- _WHAT IS EXPECTED_: Reproduce every line below exactly as written; do not include the images.

- _GIVEN INFORMATION_:

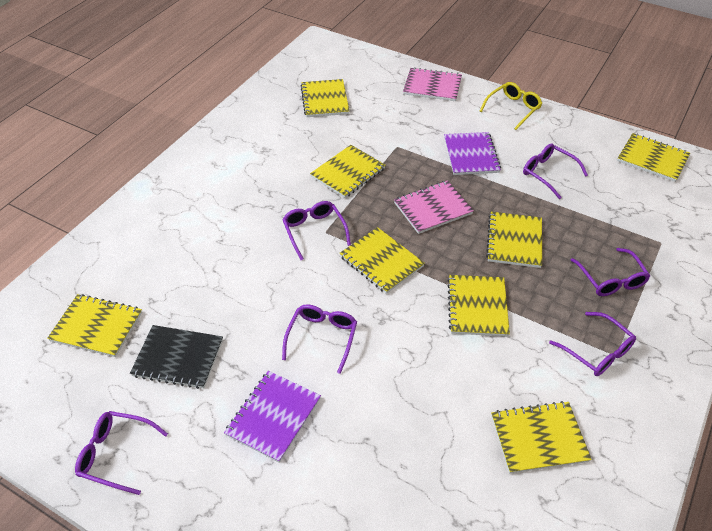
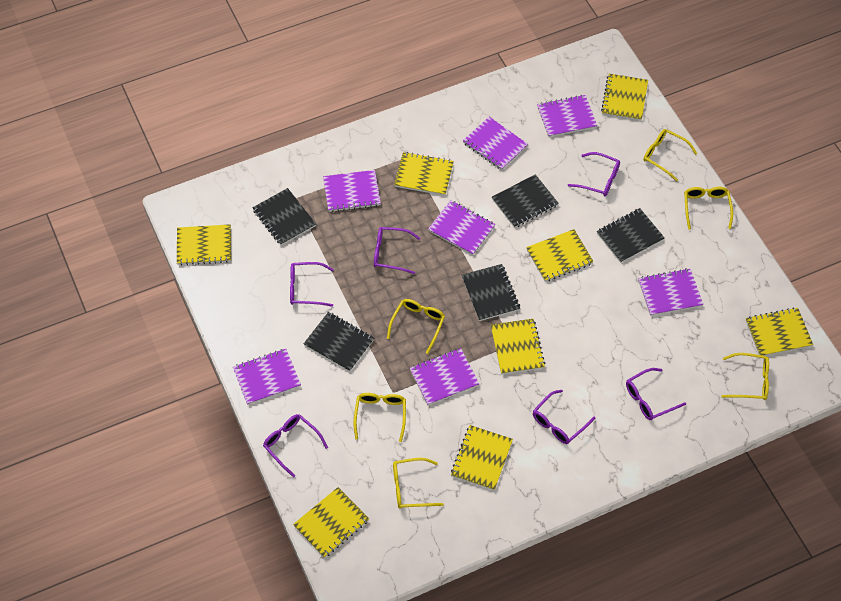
black notebook: 1 -> 5
pink notebook: 2 -> 0
purple notebook: 2 -> 7
yellow glasses: 1 -> 6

- _EXERCISE RESULT_:
black notebook: 1 -> 5
pink notebook: 2 -> 0
purple notebook: 2 -> 7
yellow glasses: 1 -> 6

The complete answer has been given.